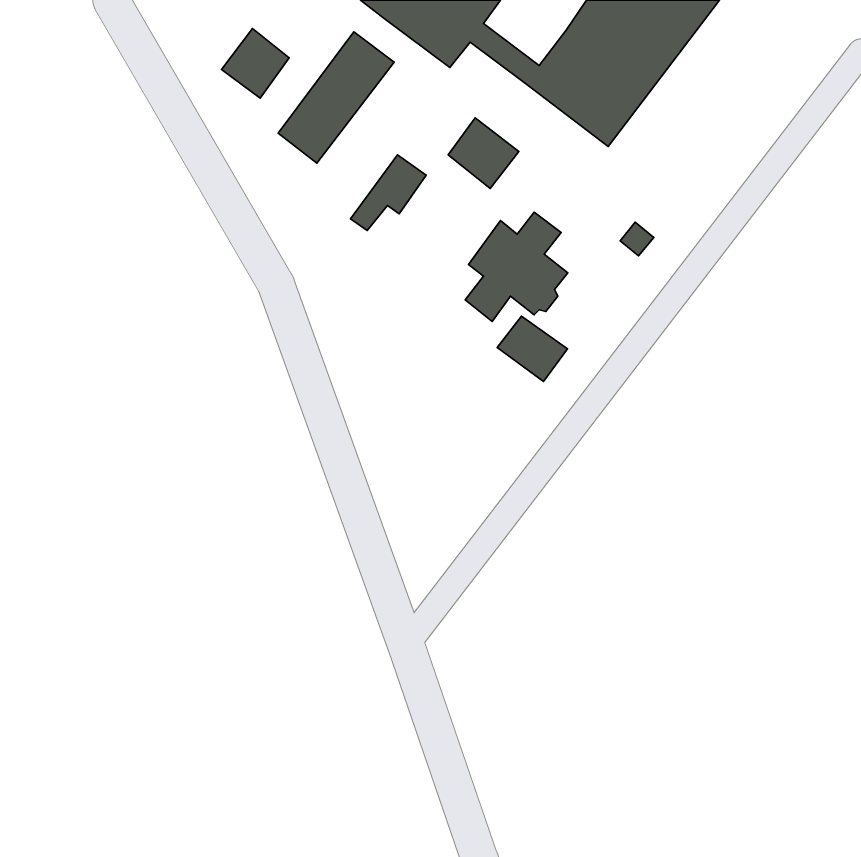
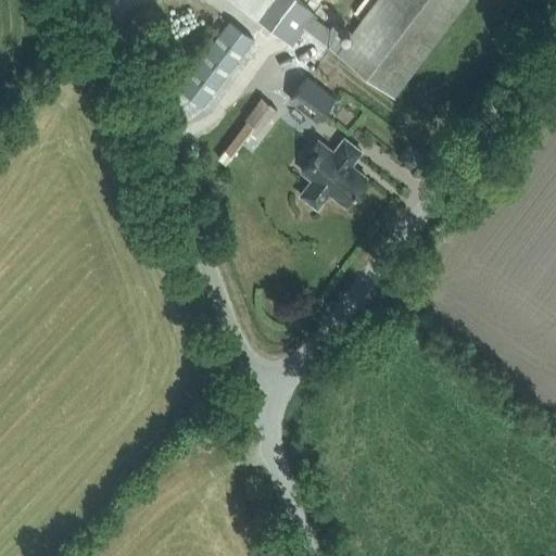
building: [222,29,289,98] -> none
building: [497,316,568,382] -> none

══════

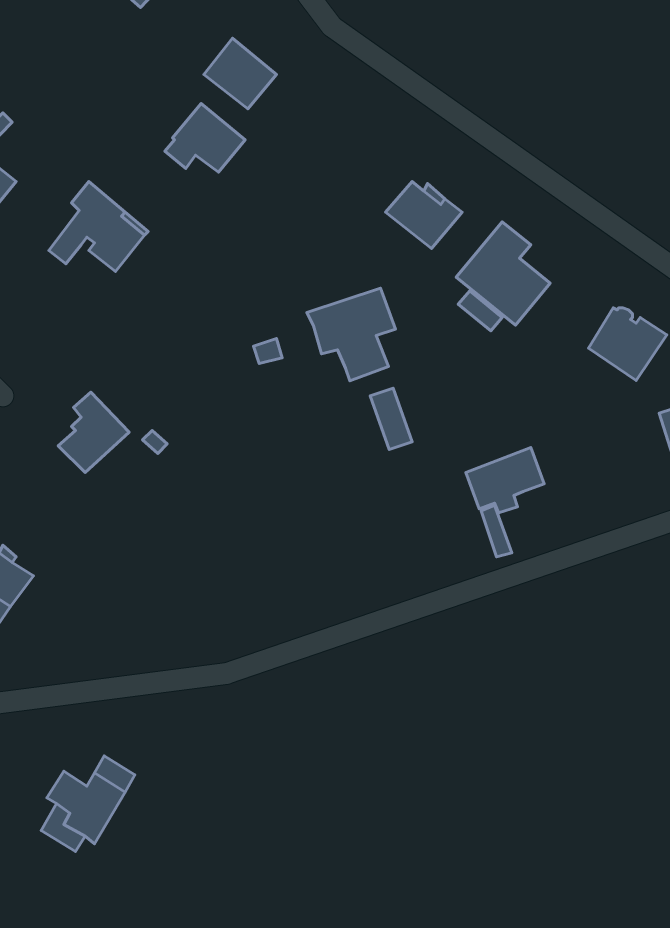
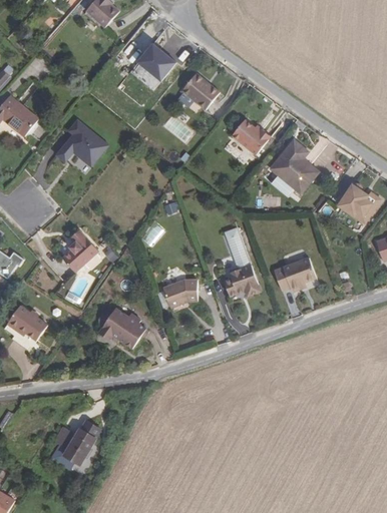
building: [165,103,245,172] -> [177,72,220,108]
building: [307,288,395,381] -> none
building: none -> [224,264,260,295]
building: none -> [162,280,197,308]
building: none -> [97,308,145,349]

══════

Exercise directions: From the data, collect all lines where the string "none" appears.

Result of this task:
building: [222,29,289,98] -> none
building: [497,316,568,382] -> none
building: [307,288,395,381] -> none
building: none -> [224,264,260,295]
building: none -> [162,280,197,308]
building: none -> [97,308,145,349]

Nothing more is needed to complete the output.